- [DATASET ENTRIES]

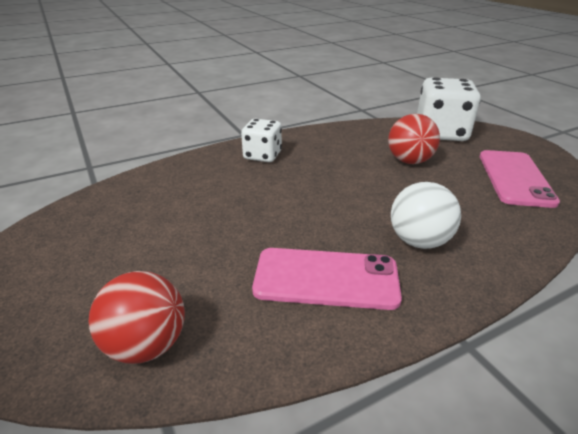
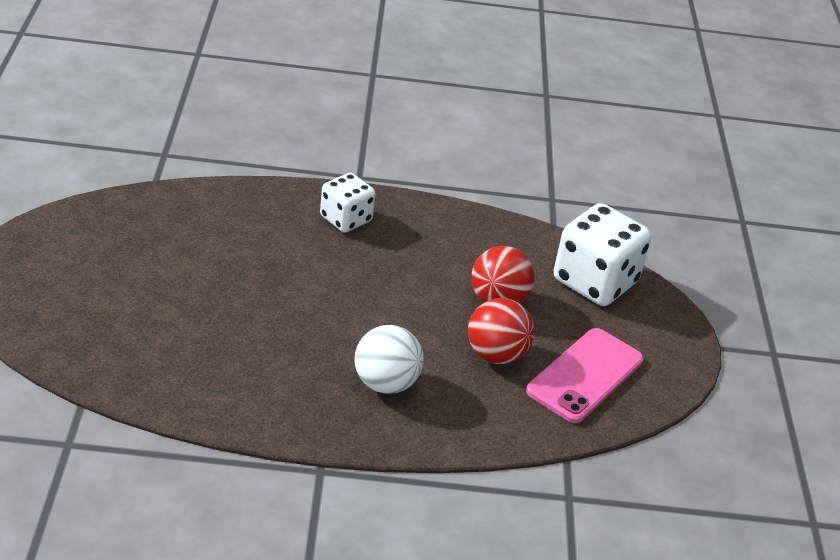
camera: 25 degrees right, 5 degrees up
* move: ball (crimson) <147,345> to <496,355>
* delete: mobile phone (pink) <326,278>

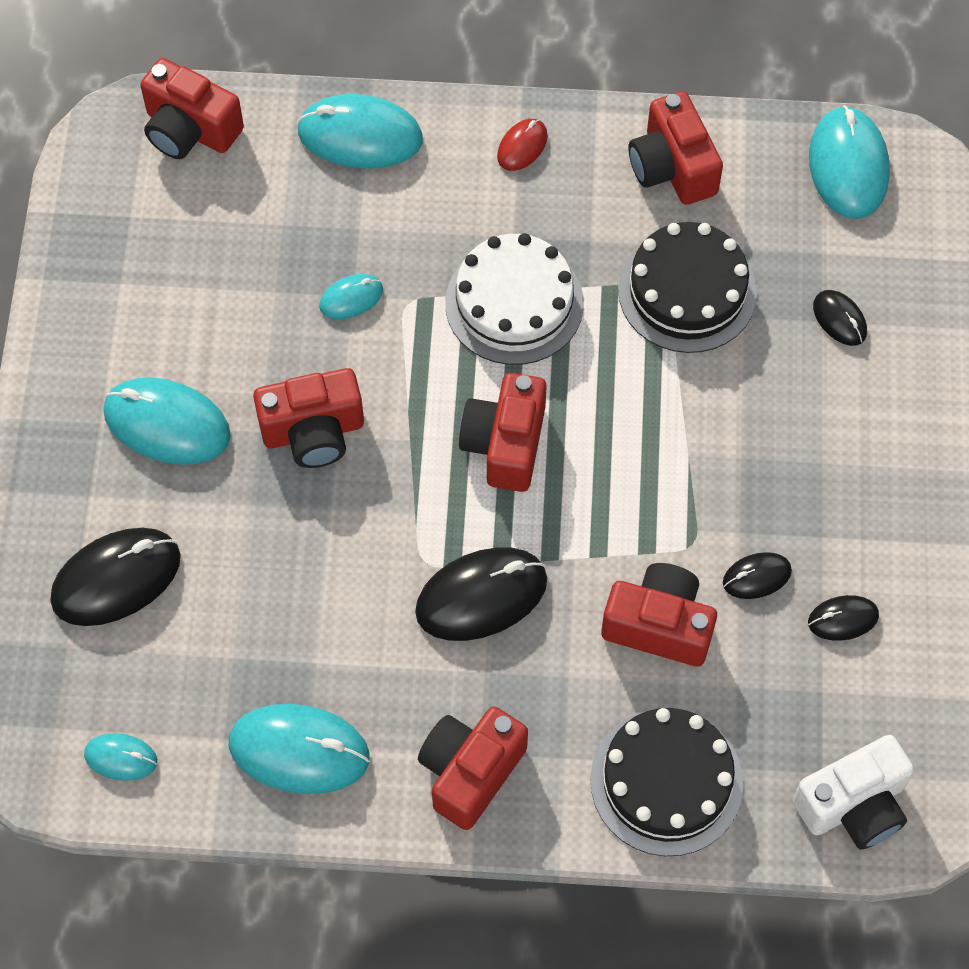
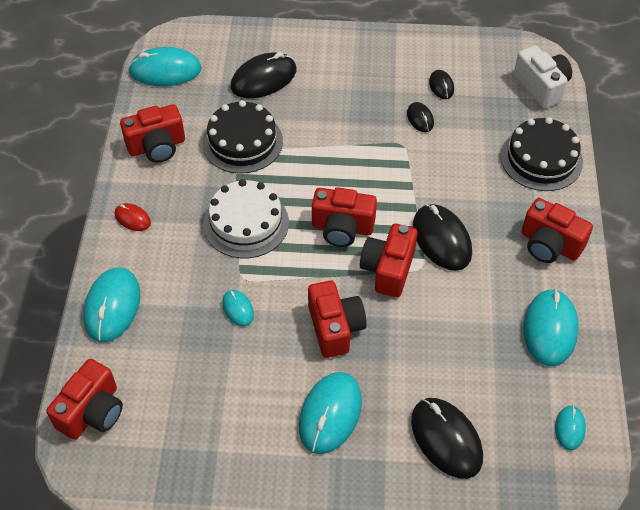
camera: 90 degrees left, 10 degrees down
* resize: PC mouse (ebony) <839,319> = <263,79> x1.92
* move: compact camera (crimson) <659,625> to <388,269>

- [TASK DETAILS]
The output must consist solely of the lines from the one containing "camera: 90 degrees left, 10 degrees down" through the end of the listing, unaltered.

- [ANSWER TO THE EXERCISE]
camera: 90 degrees left, 10 degrees down
* resize: PC mouse (ebony) <839,319> = <263,79> x1.92
* move: compact camera (crimson) <659,625> to <388,269>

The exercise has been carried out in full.